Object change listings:
════════════════════

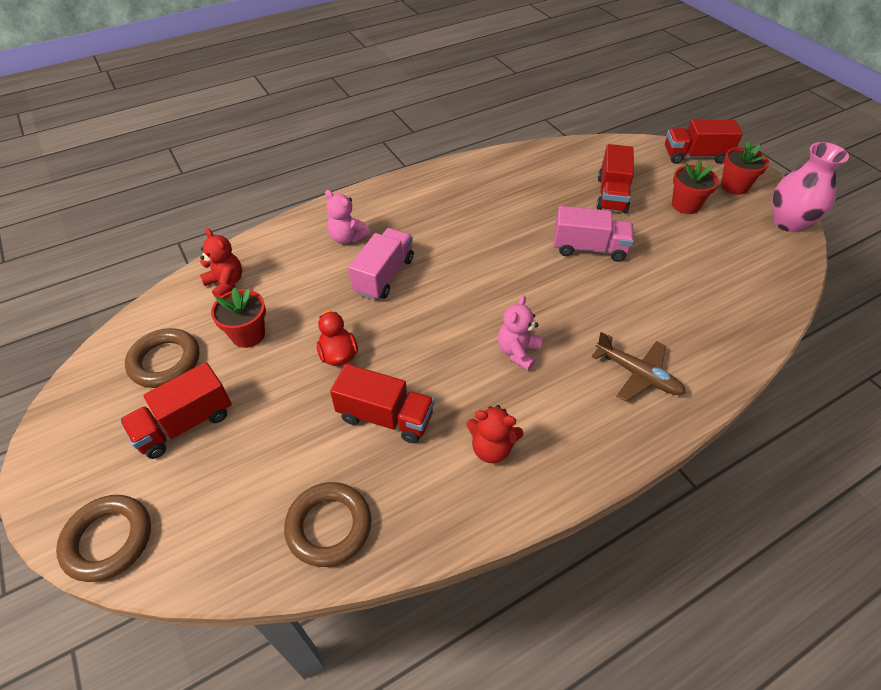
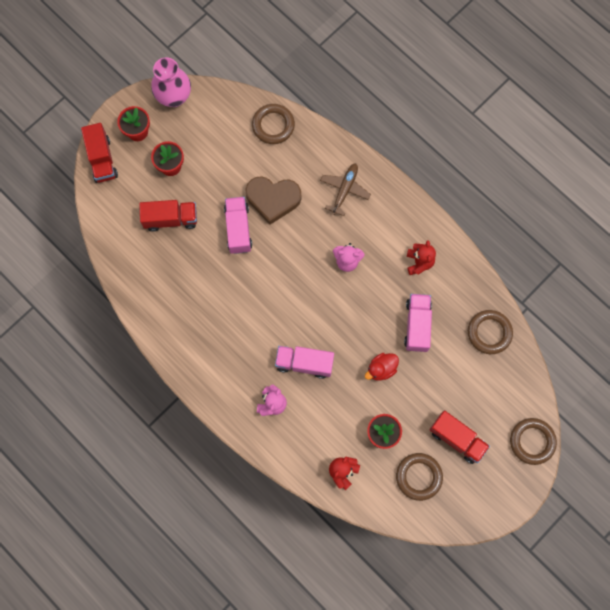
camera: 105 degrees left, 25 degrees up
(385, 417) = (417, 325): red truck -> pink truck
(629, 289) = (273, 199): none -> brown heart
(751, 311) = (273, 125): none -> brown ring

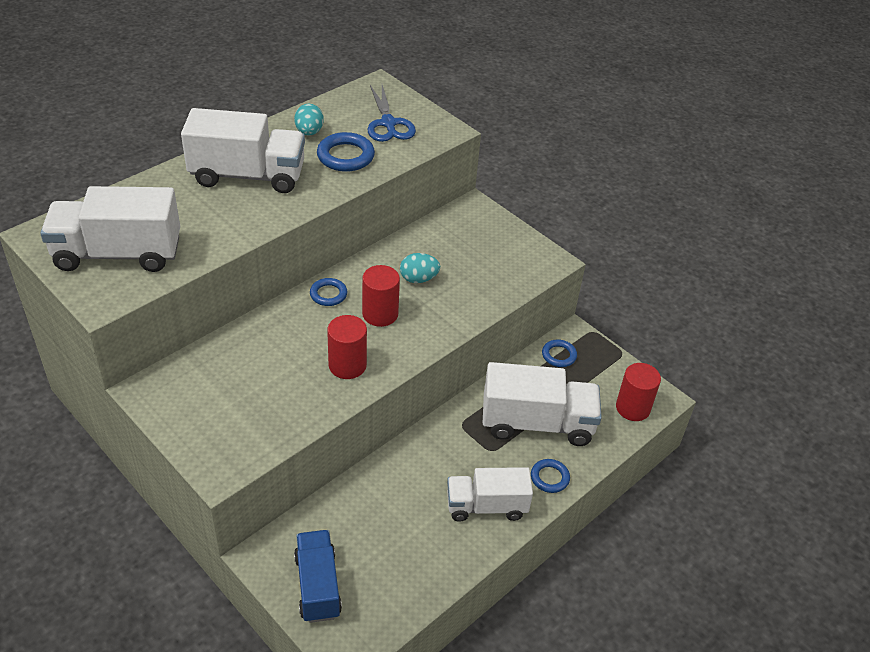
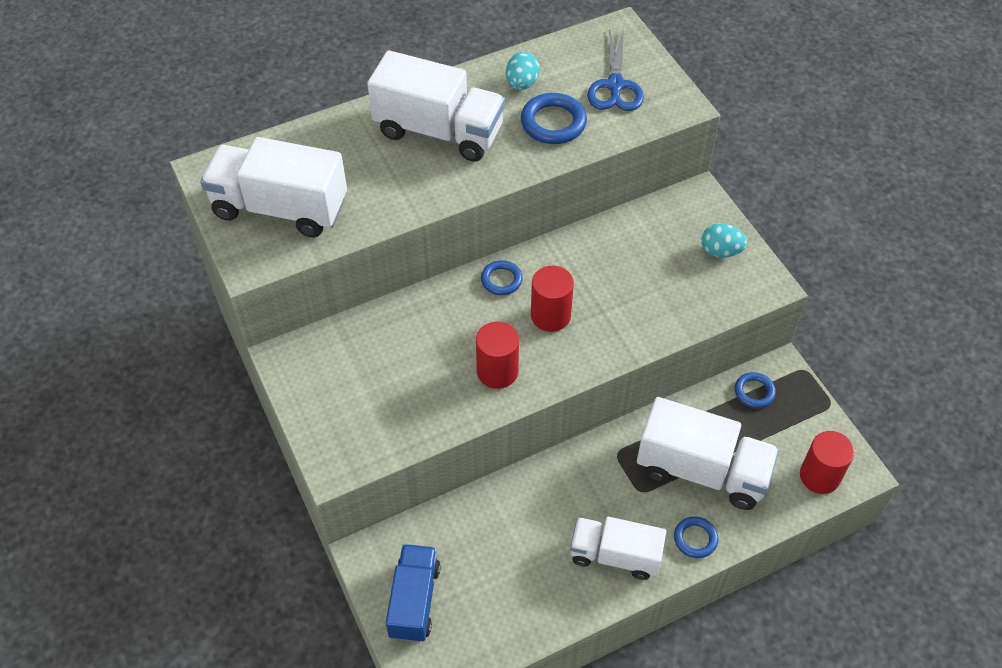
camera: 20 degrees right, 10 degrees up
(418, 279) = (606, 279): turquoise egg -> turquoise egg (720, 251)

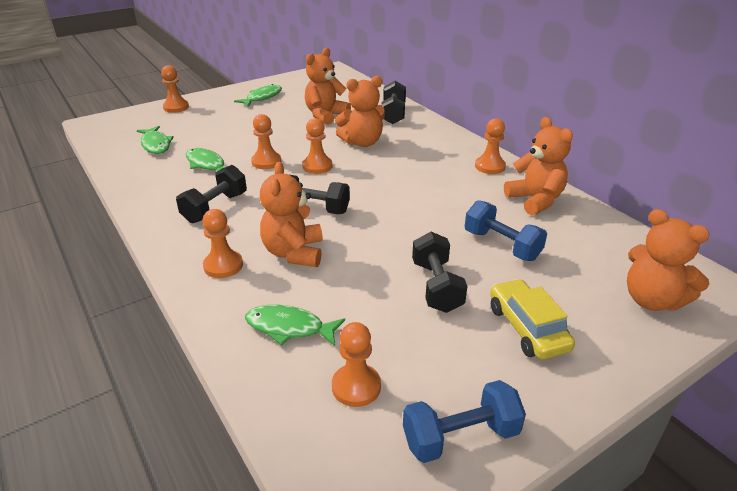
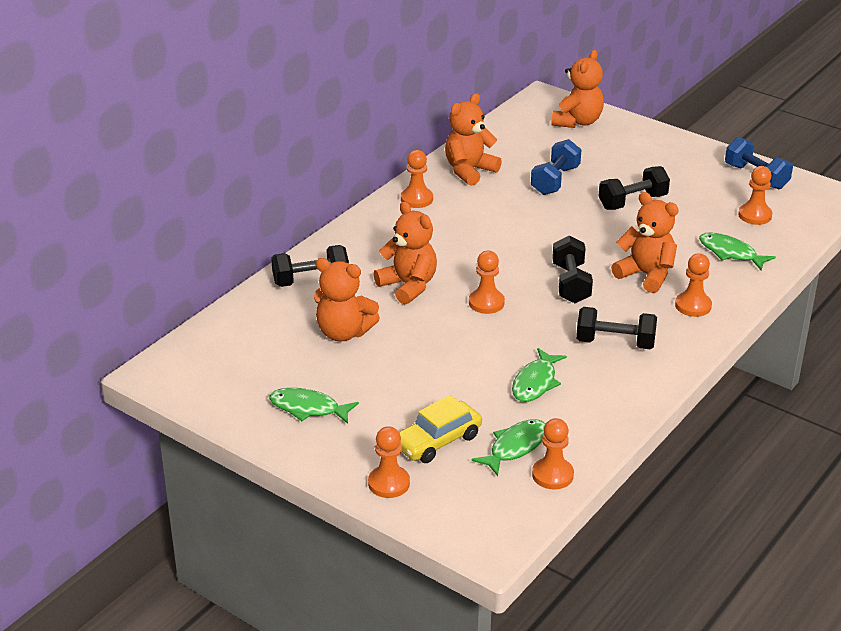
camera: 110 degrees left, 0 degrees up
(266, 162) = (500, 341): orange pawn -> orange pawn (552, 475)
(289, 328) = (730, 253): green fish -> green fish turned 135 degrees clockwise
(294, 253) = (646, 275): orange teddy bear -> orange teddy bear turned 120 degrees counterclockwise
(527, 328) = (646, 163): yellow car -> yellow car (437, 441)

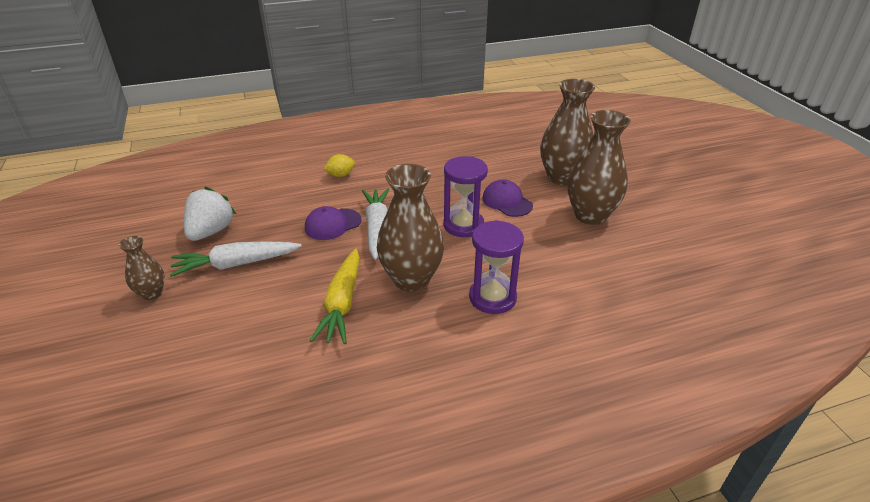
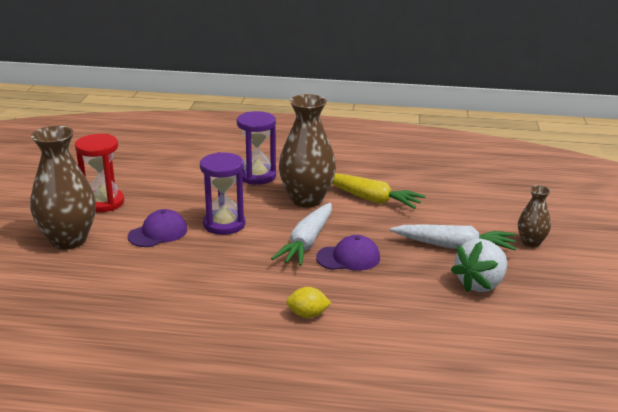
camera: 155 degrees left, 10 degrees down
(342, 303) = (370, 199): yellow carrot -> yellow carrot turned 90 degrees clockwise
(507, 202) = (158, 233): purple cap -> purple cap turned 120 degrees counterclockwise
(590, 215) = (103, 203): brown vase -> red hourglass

════════════════════

§ Your task
With no pictures included, write out the entries exactly.

§ Finished task
camera: 105 degrees left, 25 degrees up
(385, 417) = (417, 325): red truck -> pink truck
(629, 289) = (273, 199): none -> brown heart
(751, 311) = (273, 125): none -> brown ring

camera: 20 degrees right, 10 degrees up
(418, 279) = (606, 279): turquoise egg -> turquoise egg (720, 251)

camera: 110 degrees left, 0 degrees up
(266, 162) = (500, 341): orange pawn -> orange pawn (552, 475)
(289, 328) = (730, 253): green fish -> green fish turned 135 degrees clockwise
(294, 253) = (646, 275): orange teddy bear -> orange teddy bear turned 120 degrees counterclockwise
(527, 328) = (646, 163): yellow car -> yellow car (437, 441)

camera: 155 degrees left, 10 degrees down
(342, 303) = (370, 199): yellow carrot -> yellow carrot turned 90 degrees clockwise
(507, 202) = (158, 233): purple cap -> purple cap turned 120 degrees counterclockwise
(590, 215) = (103, 203): brown vase -> red hourglass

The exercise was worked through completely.